■ **What to work on**: For the entries below, the expected answer is the line with "C15: 470nF (N12, N19) -> 470nF (AGND, N19)", the line with "R21: none -> 22k (+12V, N18)", and every line between them, exactly as written, and nothing more.

■ **Information provided**:
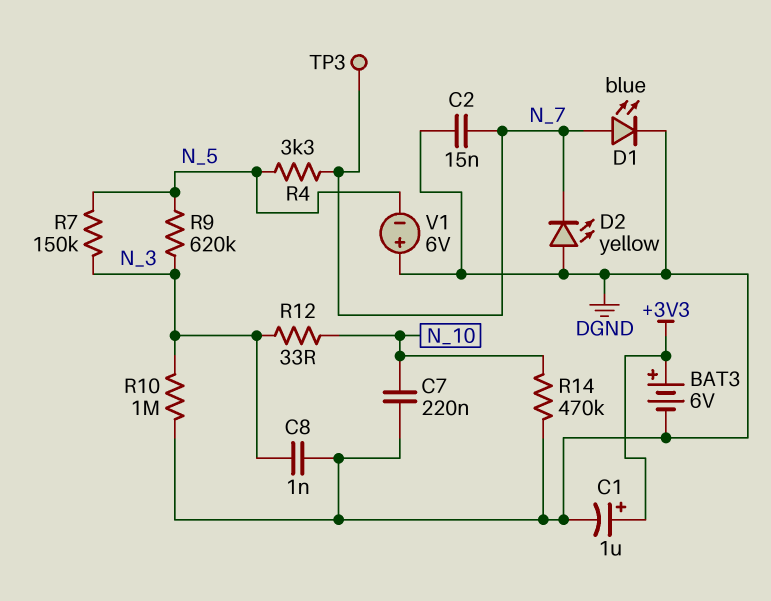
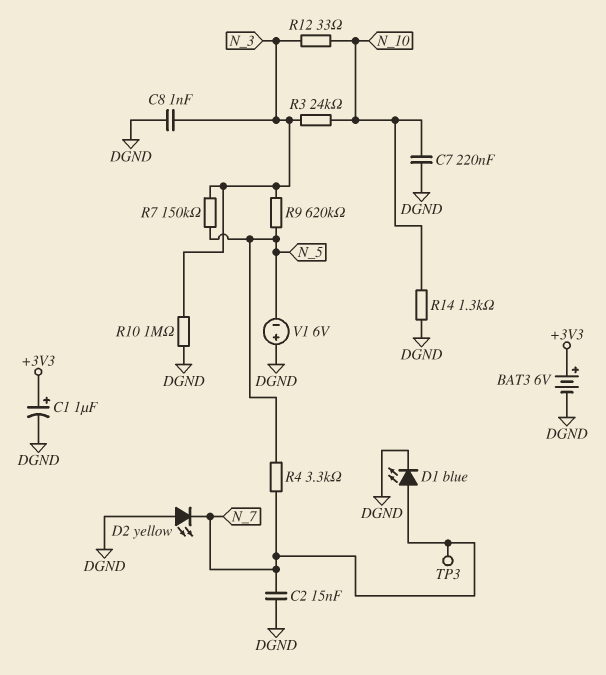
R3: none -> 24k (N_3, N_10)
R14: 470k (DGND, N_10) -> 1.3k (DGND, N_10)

---

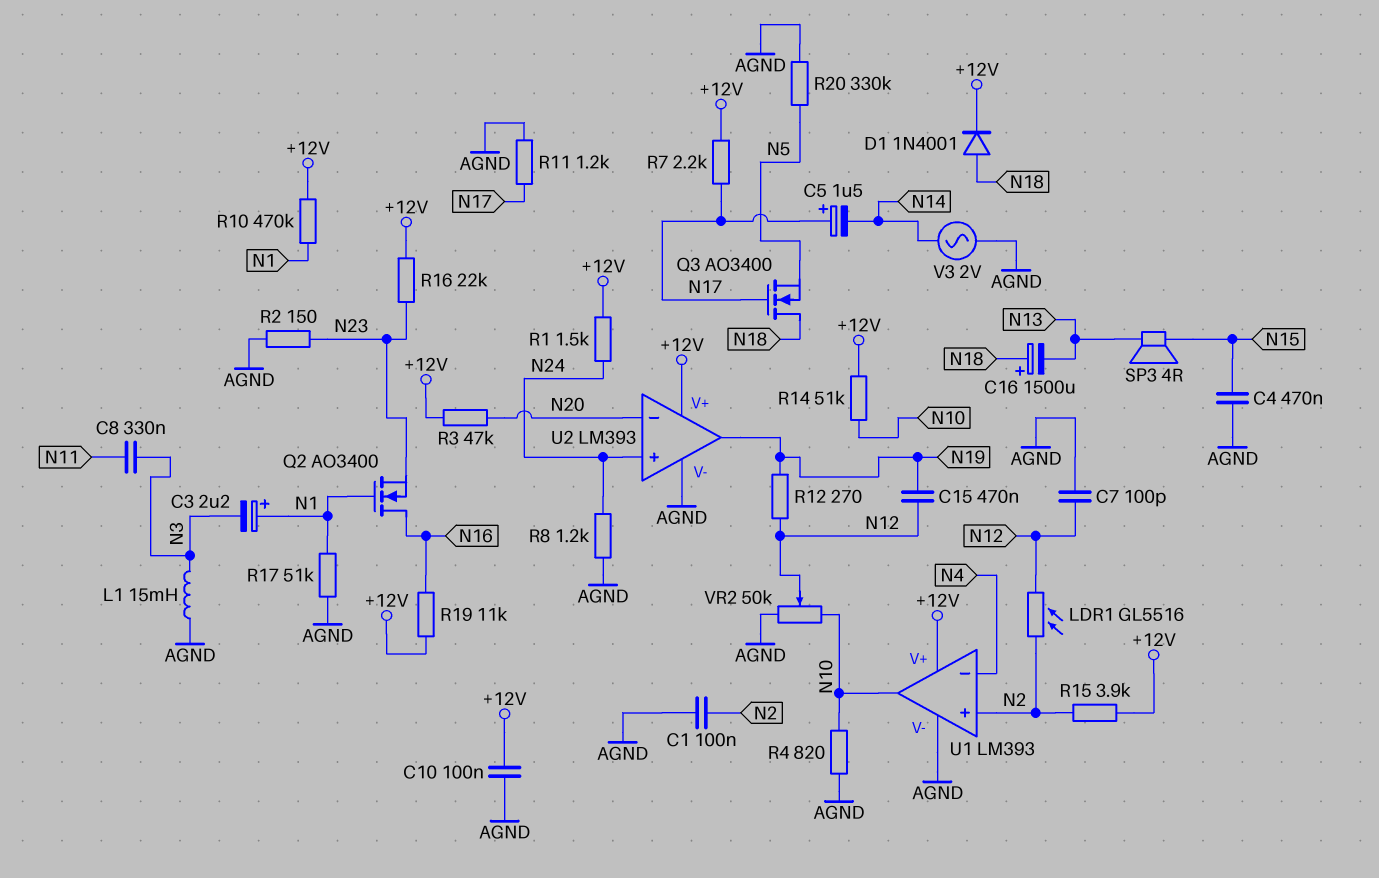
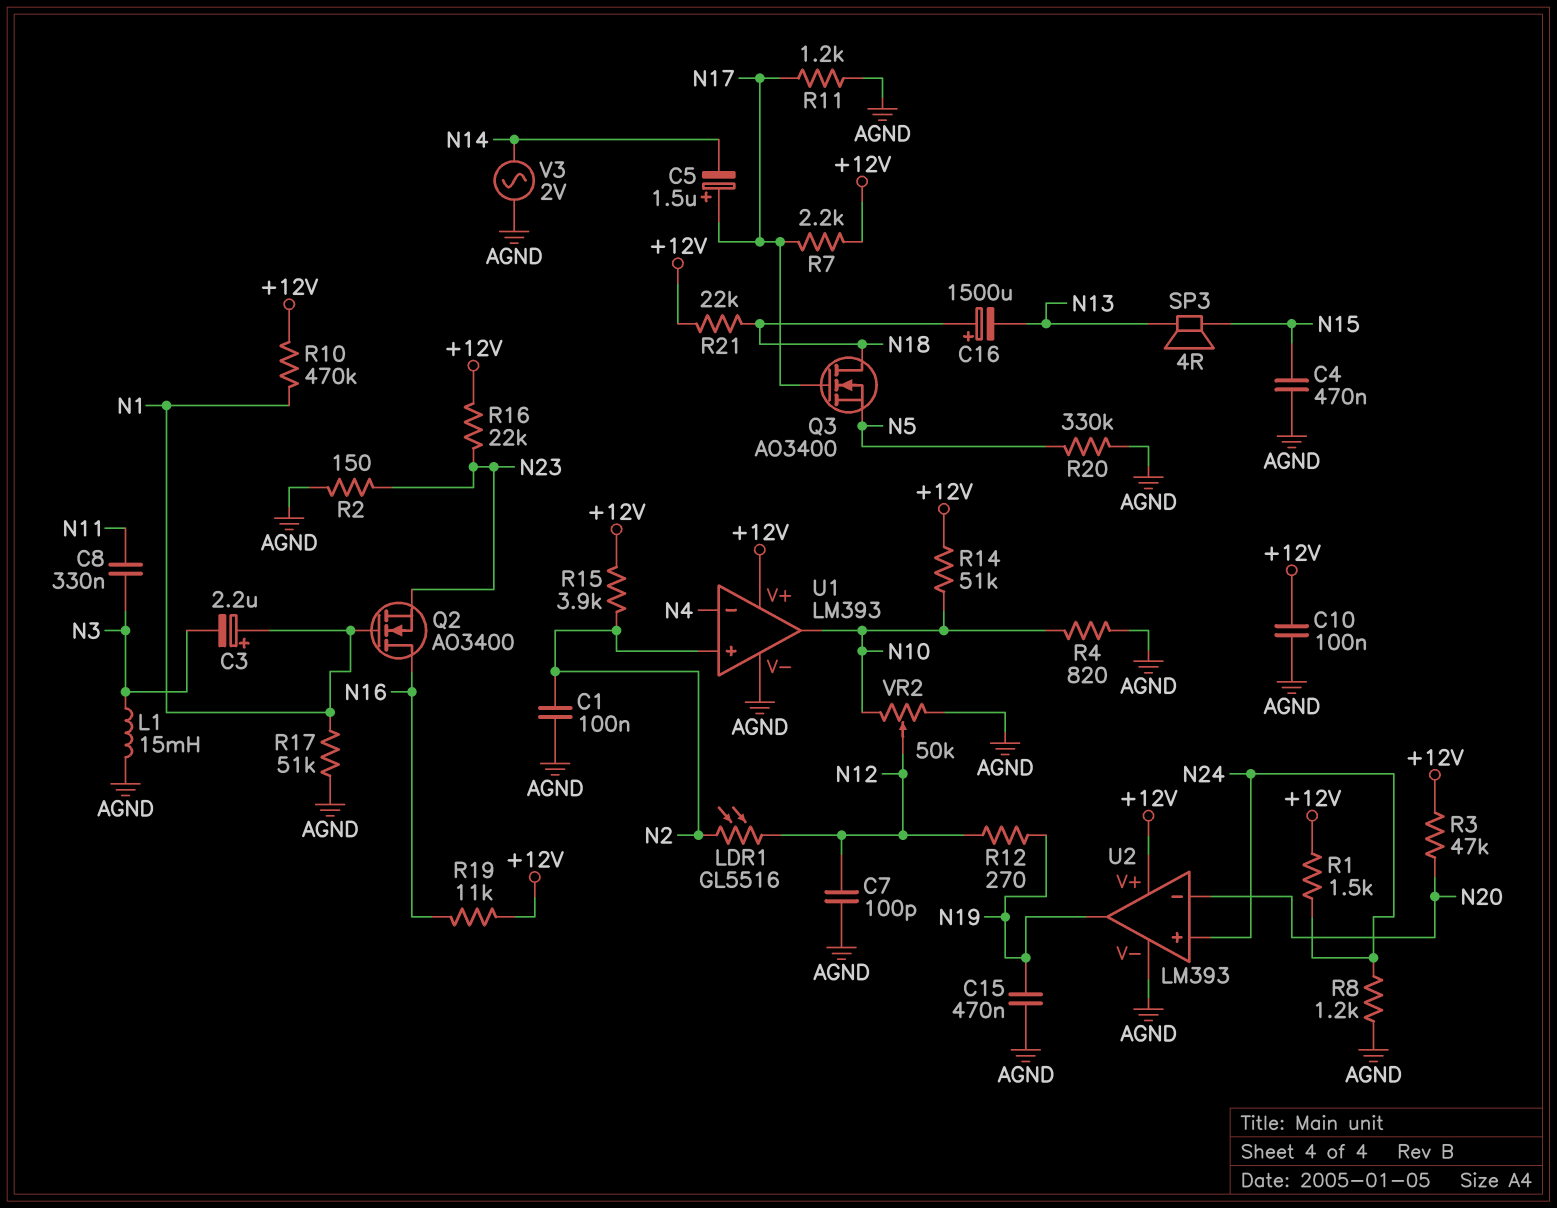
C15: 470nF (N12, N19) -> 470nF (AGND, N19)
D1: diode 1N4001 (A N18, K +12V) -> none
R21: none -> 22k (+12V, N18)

==

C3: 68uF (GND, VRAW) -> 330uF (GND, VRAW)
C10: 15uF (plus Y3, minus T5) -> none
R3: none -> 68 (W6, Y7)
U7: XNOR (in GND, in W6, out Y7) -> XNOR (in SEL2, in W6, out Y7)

■ **Solution for this problem**:
C15: 470nF (N12, N19) -> 470nF (AGND, N19)
D1: diode 1N4001 (A N18, K +12V) -> none
R21: none -> 22k (+12V, N18)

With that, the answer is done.